◆ Collected data:
════

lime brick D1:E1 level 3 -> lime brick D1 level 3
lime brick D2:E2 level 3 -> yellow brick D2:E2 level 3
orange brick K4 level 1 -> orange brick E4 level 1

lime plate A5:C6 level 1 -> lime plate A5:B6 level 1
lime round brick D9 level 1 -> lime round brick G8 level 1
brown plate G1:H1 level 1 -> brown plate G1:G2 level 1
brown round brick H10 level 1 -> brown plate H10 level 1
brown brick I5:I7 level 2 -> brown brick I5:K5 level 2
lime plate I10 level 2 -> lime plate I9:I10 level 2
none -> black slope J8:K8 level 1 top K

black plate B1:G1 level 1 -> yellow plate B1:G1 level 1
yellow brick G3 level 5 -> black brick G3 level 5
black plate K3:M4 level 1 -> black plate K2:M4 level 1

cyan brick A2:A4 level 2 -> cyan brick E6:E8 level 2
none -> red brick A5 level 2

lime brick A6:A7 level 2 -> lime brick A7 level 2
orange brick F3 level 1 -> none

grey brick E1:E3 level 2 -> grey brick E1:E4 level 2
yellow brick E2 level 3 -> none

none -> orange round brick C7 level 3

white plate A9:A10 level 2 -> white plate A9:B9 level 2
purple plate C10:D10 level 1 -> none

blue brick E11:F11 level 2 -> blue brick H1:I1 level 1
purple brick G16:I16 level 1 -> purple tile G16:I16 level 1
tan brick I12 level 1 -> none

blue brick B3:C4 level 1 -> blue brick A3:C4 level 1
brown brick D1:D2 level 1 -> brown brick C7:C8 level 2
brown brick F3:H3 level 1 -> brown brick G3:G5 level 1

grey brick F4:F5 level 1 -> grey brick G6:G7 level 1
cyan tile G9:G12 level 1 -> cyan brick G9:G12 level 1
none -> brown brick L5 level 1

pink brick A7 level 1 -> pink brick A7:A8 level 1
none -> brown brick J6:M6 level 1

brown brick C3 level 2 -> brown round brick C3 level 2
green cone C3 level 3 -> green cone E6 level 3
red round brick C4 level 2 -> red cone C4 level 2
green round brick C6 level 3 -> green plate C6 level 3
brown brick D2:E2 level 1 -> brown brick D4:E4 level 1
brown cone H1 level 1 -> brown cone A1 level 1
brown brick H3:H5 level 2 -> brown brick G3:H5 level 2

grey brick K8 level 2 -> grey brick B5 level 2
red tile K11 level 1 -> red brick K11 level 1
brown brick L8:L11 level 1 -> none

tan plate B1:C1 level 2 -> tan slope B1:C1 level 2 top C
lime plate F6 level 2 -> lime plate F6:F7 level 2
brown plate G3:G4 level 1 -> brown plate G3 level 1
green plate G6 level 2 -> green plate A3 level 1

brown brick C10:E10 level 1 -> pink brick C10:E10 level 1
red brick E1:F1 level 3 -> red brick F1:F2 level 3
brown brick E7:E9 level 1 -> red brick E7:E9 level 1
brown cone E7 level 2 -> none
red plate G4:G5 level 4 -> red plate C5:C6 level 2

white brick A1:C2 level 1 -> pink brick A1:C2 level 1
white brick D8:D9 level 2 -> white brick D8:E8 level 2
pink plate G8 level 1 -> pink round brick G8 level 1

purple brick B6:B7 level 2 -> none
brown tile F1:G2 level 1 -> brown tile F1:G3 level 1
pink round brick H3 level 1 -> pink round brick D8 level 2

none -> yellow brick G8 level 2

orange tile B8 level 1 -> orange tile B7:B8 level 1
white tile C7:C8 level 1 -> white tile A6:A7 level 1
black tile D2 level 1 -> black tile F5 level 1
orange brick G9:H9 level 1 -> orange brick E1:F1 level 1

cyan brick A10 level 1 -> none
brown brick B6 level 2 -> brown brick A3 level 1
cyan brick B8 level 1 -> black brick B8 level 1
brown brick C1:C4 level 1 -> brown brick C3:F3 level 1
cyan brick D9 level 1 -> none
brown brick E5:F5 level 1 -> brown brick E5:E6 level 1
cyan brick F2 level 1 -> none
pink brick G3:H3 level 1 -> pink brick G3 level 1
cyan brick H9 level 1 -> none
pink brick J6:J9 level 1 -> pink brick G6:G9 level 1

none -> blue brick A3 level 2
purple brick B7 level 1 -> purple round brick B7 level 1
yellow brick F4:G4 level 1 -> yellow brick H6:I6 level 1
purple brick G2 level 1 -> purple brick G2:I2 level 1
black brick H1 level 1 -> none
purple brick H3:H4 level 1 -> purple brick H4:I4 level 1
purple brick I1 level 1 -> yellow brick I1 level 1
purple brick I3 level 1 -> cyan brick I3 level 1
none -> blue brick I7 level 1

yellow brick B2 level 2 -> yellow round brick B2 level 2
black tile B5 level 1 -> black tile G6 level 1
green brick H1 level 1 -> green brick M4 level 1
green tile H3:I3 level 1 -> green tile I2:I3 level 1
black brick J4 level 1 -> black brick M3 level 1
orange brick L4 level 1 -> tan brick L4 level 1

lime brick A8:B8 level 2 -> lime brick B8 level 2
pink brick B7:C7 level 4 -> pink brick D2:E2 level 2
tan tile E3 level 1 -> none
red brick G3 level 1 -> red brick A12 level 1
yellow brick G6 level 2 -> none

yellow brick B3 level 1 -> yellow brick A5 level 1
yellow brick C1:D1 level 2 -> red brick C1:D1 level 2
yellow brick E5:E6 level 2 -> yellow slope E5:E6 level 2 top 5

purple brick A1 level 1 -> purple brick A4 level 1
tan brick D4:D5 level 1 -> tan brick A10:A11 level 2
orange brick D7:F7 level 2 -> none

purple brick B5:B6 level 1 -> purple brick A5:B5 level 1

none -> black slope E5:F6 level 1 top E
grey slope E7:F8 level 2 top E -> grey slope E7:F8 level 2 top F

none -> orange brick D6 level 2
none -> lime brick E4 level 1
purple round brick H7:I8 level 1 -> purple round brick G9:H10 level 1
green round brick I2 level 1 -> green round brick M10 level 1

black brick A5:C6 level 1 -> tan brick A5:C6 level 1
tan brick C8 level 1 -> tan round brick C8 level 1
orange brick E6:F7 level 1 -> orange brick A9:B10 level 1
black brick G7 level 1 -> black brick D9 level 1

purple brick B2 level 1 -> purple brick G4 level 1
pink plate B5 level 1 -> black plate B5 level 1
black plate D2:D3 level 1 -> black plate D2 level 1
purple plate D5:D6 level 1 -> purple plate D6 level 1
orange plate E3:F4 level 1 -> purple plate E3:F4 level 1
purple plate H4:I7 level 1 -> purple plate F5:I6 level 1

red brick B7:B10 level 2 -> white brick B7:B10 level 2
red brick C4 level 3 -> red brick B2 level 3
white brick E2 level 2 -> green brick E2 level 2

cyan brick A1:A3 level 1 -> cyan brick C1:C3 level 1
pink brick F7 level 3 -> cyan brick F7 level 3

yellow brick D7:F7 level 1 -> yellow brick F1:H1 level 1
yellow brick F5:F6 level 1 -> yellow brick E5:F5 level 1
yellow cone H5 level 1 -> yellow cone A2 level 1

════

◆ Work instruction:
Restate the data word for word.

◆ Answer box:
lime brick D1:E1 level 3 -> lime brick D1 level 3
lime brick D2:E2 level 3 -> yellow brick D2:E2 level 3
orange brick K4 level 1 -> orange brick E4 level 1

lime plate A5:C6 level 1 -> lime plate A5:B6 level 1
lime round brick D9 level 1 -> lime round brick G8 level 1
brown plate G1:H1 level 1 -> brown plate G1:G2 level 1
brown round brick H10 level 1 -> brown plate H10 level 1
brown brick I5:I7 level 2 -> brown brick I5:K5 level 2
lime plate I10 level 2 -> lime plate I9:I10 level 2
none -> black slope J8:K8 level 1 top K

black plate B1:G1 level 1 -> yellow plate B1:G1 level 1
yellow brick G3 level 5 -> black brick G3 level 5
black plate K3:M4 level 1 -> black plate K2:M4 level 1

cyan brick A2:A4 level 2 -> cyan brick E6:E8 level 2
none -> red brick A5 level 2

lime brick A6:A7 level 2 -> lime brick A7 level 2
orange brick F3 level 1 -> none

grey brick E1:E3 level 2 -> grey brick E1:E4 level 2
yellow brick E2 level 3 -> none

none -> orange round brick C7 level 3

white plate A9:A10 level 2 -> white plate A9:B9 level 2
purple plate C10:D10 level 1 -> none

blue brick E11:F11 level 2 -> blue brick H1:I1 level 1
purple brick G16:I16 level 1 -> purple tile G16:I16 level 1
tan brick I12 level 1 -> none

blue brick B3:C4 level 1 -> blue brick A3:C4 level 1
brown brick D1:D2 level 1 -> brown brick C7:C8 level 2
brown brick F3:H3 level 1 -> brown brick G3:G5 level 1

grey brick F4:F5 level 1 -> grey brick G6:G7 level 1
cyan tile G9:G12 level 1 -> cyan brick G9:G12 level 1
none -> brown brick L5 level 1

pink brick A7 level 1 -> pink brick A7:A8 level 1
none -> brown brick J6:M6 level 1

brown brick C3 level 2 -> brown round brick C3 level 2
green cone C3 level 3 -> green cone E6 level 3
red round brick C4 level 2 -> red cone C4 level 2
green round brick C6 level 3 -> green plate C6 level 3
brown brick D2:E2 level 1 -> brown brick D4:E4 level 1
brown cone H1 level 1 -> brown cone A1 level 1
brown brick H3:H5 level 2 -> brown brick G3:H5 level 2

grey brick K8 level 2 -> grey brick B5 level 2
red tile K11 level 1 -> red brick K11 level 1
brown brick L8:L11 level 1 -> none

tan plate B1:C1 level 2 -> tan slope B1:C1 level 2 top C
lime plate F6 level 2 -> lime plate F6:F7 level 2
brown plate G3:G4 level 1 -> brown plate G3 level 1
green plate G6 level 2 -> green plate A3 level 1

brown brick C10:E10 level 1 -> pink brick C10:E10 level 1
red brick E1:F1 level 3 -> red brick F1:F2 level 3
brown brick E7:E9 level 1 -> red brick E7:E9 level 1
brown cone E7 level 2 -> none
red plate G4:G5 level 4 -> red plate C5:C6 level 2

white brick A1:C2 level 1 -> pink brick A1:C2 level 1
white brick D8:D9 level 2 -> white brick D8:E8 level 2
pink plate G8 level 1 -> pink round brick G8 level 1

purple brick B6:B7 level 2 -> none
brown tile F1:G2 level 1 -> brown tile F1:G3 level 1
pink round brick H3 level 1 -> pink round brick D8 level 2

none -> yellow brick G8 level 2

orange tile B8 level 1 -> orange tile B7:B8 level 1
white tile C7:C8 level 1 -> white tile A6:A7 level 1
black tile D2 level 1 -> black tile F5 level 1
orange brick G9:H9 level 1 -> orange brick E1:F1 level 1

cyan brick A10 level 1 -> none
brown brick B6 level 2 -> brown brick A3 level 1
cyan brick B8 level 1 -> black brick B8 level 1
brown brick C1:C4 level 1 -> brown brick C3:F3 level 1
cyan brick D9 level 1 -> none
brown brick E5:F5 level 1 -> brown brick E5:E6 level 1
cyan brick F2 level 1 -> none
pink brick G3:H3 level 1 -> pink brick G3 level 1
cyan brick H9 level 1 -> none
pink brick J6:J9 level 1 -> pink brick G6:G9 level 1

none -> blue brick A3 level 2
purple brick B7 level 1 -> purple round brick B7 level 1
yellow brick F4:G4 level 1 -> yellow brick H6:I6 level 1
purple brick G2 level 1 -> purple brick G2:I2 level 1
black brick H1 level 1 -> none
purple brick H3:H4 level 1 -> purple brick H4:I4 level 1
purple brick I1 level 1 -> yellow brick I1 level 1
purple brick I3 level 1 -> cyan brick I3 level 1
none -> blue brick I7 level 1

yellow brick B2 level 2 -> yellow round brick B2 level 2
black tile B5 level 1 -> black tile G6 level 1
green brick H1 level 1 -> green brick M4 level 1
green tile H3:I3 level 1 -> green tile I2:I3 level 1
black brick J4 level 1 -> black brick M3 level 1
orange brick L4 level 1 -> tan brick L4 level 1

lime brick A8:B8 level 2 -> lime brick B8 level 2
pink brick B7:C7 level 4 -> pink brick D2:E2 level 2
tan tile E3 level 1 -> none
red brick G3 level 1 -> red brick A12 level 1
yellow brick G6 level 2 -> none

yellow brick B3 level 1 -> yellow brick A5 level 1
yellow brick C1:D1 level 2 -> red brick C1:D1 level 2
yellow brick E5:E6 level 2 -> yellow slope E5:E6 level 2 top 5

purple brick A1 level 1 -> purple brick A4 level 1
tan brick D4:D5 level 1 -> tan brick A10:A11 level 2
orange brick D7:F7 level 2 -> none

purple brick B5:B6 level 1 -> purple brick A5:B5 level 1

none -> black slope E5:F6 level 1 top E
grey slope E7:F8 level 2 top E -> grey slope E7:F8 level 2 top F

none -> orange brick D6 level 2
none -> lime brick E4 level 1
purple round brick H7:I8 level 1 -> purple round brick G9:H10 level 1
green round brick I2 level 1 -> green round brick M10 level 1

black brick A5:C6 level 1 -> tan brick A5:C6 level 1
tan brick C8 level 1 -> tan round brick C8 level 1
orange brick E6:F7 level 1 -> orange brick A9:B10 level 1
black brick G7 level 1 -> black brick D9 level 1

purple brick B2 level 1 -> purple brick G4 level 1
pink plate B5 level 1 -> black plate B5 level 1
black plate D2:D3 level 1 -> black plate D2 level 1
purple plate D5:D6 level 1 -> purple plate D6 level 1
orange plate E3:F4 level 1 -> purple plate E3:F4 level 1
purple plate H4:I7 level 1 -> purple plate F5:I6 level 1

red brick B7:B10 level 2 -> white brick B7:B10 level 2
red brick C4 level 3 -> red brick B2 level 3
white brick E2 level 2 -> green brick E2 level 2

cyan brick A1:A3 level 1 -> cyan brick C1:C3 level 1
pink brick F7 level 3 -> cyan brick F7 level 3

yellow brick D7:F7 level 1 -> yellow brick F1:H1 level 1
yellow brick F5:F6 level 1 -> yellow brick E5:F5 level 1
yellow cone H5 level 1 -> yellow cone A2 level 1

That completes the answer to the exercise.